> Provided material:

::::::::::

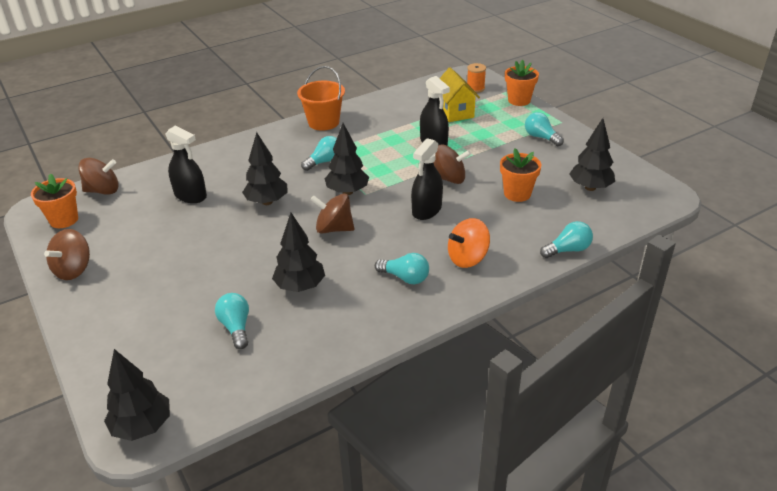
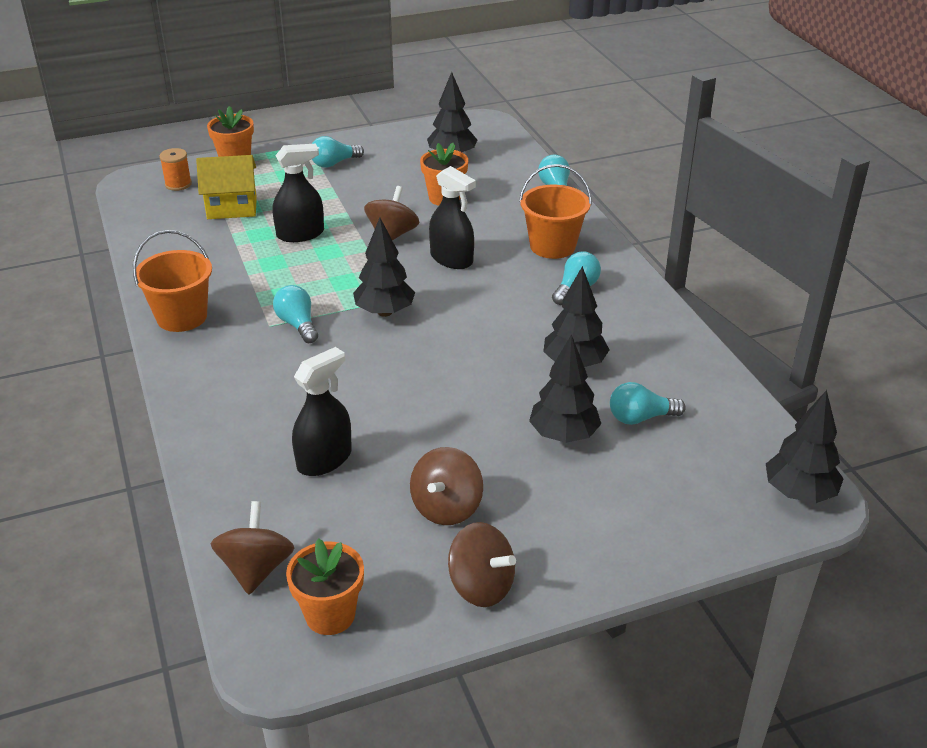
camera: 80 degrees left, 0 degrees up
(267, 202) = (377, 382): black tree -> black tree (563, 435)
(334, 229) = (464, 330): brown spinning top -> brown spinning top (446, 507)
(467, 258) = (552, 246): orange spinning top -> orange bucket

::::::::::

> Task to carry out:
Write out exactly the final stretch of the listing above, beginning at the line that contains "(267, 202) = (377, 382): black" and ending at its last line, with nothing added.

> Answer space:
(267, 202) = (377, 382): black tree -> black tree (563, 435)
(334, 229) = (464, 330): brown spinning top -> brown spinning top (446, 507)
(467, 258) = (552, 246): orange spinning top -> orange bucket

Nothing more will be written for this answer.